### EXERCISE PROMPT
What follows is a set of entries; retype all of them exactly.

*-*-*

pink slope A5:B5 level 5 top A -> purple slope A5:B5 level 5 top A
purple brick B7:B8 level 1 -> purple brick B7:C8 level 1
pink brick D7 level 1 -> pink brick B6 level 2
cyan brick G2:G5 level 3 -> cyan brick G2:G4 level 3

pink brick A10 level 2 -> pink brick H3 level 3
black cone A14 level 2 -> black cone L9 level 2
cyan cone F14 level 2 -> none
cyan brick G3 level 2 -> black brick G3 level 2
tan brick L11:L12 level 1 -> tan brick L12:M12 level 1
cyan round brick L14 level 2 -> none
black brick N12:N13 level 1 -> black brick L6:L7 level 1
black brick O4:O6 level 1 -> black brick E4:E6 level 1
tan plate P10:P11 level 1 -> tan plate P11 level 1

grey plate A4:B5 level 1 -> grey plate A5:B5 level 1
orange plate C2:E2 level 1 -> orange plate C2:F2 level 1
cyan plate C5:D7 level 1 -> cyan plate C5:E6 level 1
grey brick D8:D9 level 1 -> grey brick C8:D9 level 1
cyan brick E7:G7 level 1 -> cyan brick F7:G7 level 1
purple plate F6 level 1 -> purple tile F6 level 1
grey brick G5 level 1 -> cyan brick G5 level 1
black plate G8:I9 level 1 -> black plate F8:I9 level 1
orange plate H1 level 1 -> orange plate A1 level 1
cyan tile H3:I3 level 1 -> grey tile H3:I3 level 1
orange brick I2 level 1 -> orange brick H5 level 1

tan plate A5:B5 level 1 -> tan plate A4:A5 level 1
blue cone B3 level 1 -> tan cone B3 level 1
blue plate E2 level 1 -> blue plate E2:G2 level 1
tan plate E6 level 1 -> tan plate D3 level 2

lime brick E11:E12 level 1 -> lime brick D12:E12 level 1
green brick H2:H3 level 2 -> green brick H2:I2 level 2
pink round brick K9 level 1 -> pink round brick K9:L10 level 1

*-*-*

### RESULT FOR THIS EXERCISE
pink slope A5:B5 level 5 top A -> purple slope A5:B5 level 5 top A
purple brick B7:B8 level 1 -> purple brick B7:C8 level 1
pink brick D7 level 1 -> pink brick B6 level 2
cyan brick G2:G5 level 3 -> cyan brick G2:G4 level 3

pink brick A10 level 2 -> pink brick H3 level 3
black cone A14 level 2 -> black cone L9 level 2
cyan cone F14 level 2 -> none
cyan brick G3 level 2 -> black brick G3 level 2
tan brick L11:L12 level 1 -> tan brick L12:M12 level 1
cyan round brick L14 level 2 -> none
black brick N12:N13 level 1 -> black brick L6:L7 level 1
black brick O4:O6 level 1 -> black brick E4:E6 level 1
tan plate P10:P11 level 1 -> tan plate P11 level 1

grey plate A4:B5 level 1 -> grey plate A5:B5 level 1
orange plate C2:E2 level 1 -> orange plate C2:F2 level 1
cyan plate C5:D7 level 1 -> cyan plate C5:E6 level 1
grey brick D8:D9 level 1 -> grey brick C8:D9 level 1
cyan brick E7:G7 level 1 -> cyan brick F7:G7 level 1
purple plate F6 level 1 -> purple tile F6 level 1
grey brick G5 level 1 -> cyan brick G5 level 1
black plate G8:I9 level 1 -> black plate F8:I9 level 1
orange plate H1 level 1 -> orange plate A1 level 1
cyan tile H3:I3 level 1 -> grey tile H3:I3 level 1
orange brick I2 level 1 -> orange brick H5 level 1

tan plate A5:B5 level 1 -> tan plate A4:A5 level 1
blue cone B3 level 1 -> tan cone B3 level 1
blue plate E2 level 1 -> blue plate E2:G2 level 1
tan plate E6 level 1 -> tan plate D3 level 2

lime brick E11:E12 level 1 -> lime brick D12:E12 level 1
green brick H2:H3 level 2 -> green brick H2:I2 level 2
pink round brick K9 level 1 -> pink round brick K9:L10 level 1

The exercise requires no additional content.